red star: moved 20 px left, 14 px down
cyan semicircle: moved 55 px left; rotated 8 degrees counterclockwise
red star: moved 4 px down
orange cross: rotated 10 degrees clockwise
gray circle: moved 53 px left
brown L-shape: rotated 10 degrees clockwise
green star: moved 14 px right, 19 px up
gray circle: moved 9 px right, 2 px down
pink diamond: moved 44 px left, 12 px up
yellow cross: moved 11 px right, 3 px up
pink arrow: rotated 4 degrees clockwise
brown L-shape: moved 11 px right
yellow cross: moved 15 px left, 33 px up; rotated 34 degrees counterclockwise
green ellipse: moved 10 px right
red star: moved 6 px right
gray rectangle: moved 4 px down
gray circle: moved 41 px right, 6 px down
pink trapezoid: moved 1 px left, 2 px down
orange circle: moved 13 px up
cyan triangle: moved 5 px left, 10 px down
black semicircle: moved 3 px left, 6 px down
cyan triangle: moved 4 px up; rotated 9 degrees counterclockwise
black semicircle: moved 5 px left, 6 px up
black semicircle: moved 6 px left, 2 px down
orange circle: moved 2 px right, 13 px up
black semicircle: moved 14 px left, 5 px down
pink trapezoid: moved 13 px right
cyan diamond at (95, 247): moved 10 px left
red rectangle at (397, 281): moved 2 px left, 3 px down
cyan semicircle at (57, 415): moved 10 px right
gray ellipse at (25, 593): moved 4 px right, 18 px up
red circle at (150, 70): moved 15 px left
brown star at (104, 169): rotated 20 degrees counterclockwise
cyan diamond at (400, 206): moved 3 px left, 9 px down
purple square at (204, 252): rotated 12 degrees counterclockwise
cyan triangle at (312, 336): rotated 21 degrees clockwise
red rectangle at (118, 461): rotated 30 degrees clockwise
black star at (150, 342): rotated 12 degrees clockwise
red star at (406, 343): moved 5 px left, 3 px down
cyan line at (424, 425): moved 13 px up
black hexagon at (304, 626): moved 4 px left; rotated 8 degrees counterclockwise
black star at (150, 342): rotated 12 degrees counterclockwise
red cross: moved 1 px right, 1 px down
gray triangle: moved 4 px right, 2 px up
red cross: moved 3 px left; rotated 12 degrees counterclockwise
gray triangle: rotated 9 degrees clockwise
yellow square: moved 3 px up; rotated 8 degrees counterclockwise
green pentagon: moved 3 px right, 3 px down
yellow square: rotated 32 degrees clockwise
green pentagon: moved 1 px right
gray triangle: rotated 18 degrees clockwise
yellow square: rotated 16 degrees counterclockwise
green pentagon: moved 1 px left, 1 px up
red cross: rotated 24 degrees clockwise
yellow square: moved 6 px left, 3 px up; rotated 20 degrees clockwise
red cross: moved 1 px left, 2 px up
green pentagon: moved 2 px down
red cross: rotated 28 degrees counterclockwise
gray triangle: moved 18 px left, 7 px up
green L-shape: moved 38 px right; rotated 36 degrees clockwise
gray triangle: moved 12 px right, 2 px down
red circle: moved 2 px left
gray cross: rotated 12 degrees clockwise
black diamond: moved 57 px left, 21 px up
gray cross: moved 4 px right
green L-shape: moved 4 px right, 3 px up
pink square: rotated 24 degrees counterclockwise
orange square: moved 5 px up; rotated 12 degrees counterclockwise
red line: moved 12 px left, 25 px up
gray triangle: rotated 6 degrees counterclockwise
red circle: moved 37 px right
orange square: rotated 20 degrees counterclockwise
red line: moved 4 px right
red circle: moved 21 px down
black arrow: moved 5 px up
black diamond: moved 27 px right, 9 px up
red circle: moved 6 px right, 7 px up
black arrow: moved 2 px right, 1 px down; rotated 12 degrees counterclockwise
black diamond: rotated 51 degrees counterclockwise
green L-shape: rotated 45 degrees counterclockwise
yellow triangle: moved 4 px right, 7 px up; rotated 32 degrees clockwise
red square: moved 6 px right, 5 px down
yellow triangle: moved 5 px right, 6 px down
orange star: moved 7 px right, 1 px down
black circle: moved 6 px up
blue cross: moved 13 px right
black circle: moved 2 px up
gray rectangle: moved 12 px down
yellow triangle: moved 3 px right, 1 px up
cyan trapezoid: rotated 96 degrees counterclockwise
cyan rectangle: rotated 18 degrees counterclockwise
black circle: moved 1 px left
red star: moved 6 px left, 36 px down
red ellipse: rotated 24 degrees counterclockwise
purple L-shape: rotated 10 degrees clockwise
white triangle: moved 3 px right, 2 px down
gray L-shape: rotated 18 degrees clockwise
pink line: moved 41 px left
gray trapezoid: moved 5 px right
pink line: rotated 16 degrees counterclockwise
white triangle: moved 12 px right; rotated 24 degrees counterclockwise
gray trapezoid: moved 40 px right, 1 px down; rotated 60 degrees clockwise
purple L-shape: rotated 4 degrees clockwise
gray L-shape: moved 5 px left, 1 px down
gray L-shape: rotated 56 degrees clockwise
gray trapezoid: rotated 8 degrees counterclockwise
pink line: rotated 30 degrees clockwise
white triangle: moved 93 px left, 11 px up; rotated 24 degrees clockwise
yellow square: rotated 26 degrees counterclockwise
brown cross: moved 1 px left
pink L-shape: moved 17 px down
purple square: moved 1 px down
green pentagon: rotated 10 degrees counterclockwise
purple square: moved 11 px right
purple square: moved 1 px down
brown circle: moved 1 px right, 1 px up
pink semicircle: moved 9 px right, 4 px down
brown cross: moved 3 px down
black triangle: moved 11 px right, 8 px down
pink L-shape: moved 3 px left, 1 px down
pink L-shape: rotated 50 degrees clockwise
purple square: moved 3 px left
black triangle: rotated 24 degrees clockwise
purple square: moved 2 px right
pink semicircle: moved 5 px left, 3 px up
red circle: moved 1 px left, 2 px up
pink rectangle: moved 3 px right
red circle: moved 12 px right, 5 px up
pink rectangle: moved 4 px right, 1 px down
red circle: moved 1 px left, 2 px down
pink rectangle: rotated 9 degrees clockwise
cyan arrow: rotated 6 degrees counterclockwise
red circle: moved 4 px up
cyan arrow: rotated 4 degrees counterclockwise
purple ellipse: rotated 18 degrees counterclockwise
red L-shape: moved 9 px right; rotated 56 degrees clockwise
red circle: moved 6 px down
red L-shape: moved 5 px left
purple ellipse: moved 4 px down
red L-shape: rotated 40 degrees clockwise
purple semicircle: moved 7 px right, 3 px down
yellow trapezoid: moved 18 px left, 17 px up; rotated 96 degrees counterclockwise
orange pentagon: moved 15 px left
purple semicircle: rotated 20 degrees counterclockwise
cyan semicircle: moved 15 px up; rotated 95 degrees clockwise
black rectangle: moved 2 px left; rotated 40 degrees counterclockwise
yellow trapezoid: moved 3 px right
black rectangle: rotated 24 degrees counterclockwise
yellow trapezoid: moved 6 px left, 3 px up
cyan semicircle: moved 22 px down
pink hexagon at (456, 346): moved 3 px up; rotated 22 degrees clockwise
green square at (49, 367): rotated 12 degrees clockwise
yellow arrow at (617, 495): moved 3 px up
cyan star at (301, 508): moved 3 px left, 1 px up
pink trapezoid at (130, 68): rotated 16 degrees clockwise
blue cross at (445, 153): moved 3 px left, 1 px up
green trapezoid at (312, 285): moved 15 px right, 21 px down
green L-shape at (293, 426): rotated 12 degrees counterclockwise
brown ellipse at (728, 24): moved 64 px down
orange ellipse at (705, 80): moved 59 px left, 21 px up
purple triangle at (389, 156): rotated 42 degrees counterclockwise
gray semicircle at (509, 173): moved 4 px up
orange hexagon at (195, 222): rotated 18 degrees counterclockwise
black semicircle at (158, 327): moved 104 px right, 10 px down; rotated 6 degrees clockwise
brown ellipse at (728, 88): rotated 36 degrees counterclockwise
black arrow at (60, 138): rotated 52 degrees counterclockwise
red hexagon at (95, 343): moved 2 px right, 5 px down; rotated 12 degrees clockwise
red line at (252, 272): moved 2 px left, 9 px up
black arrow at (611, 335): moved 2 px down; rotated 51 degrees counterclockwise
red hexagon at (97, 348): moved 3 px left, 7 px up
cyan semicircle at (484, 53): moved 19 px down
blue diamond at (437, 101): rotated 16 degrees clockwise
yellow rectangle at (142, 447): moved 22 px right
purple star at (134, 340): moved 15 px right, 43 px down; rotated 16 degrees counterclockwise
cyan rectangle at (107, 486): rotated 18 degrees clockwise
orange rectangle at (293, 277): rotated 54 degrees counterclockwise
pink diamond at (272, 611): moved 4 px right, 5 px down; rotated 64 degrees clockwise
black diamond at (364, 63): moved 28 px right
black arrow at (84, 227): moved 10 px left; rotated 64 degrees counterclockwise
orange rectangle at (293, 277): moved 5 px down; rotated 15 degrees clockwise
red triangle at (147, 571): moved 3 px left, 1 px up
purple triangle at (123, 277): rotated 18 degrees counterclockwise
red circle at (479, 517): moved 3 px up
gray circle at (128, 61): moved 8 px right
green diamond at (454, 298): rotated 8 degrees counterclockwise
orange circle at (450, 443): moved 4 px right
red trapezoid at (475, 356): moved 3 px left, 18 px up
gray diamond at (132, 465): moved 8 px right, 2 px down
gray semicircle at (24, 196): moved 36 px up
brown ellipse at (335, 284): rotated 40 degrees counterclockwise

→ **What the exercise asks**: Rewrite the data from the first line through the line with "pink diamond: moved 44 px left, 12 px up", changing "gray circle" to "silver circle" and leaving everything else in those lines the same.

→ **Exercise result**:
red star: moved 20 px left, 14 px down
cyan semicircle: moved 55 px left; rotated 8 degrees counterclockwise
red star: moved 4 px down
orange cross: rotated 10 degrees clockwise
silver circle: moved 53 px left
brown L-shape: rotated 10 degrees clockwise
green star: moved 14 px right, 19 px up
silver circle: moved 9 px right, 2 px down
pink diamond: moved 44 px left, 12 px up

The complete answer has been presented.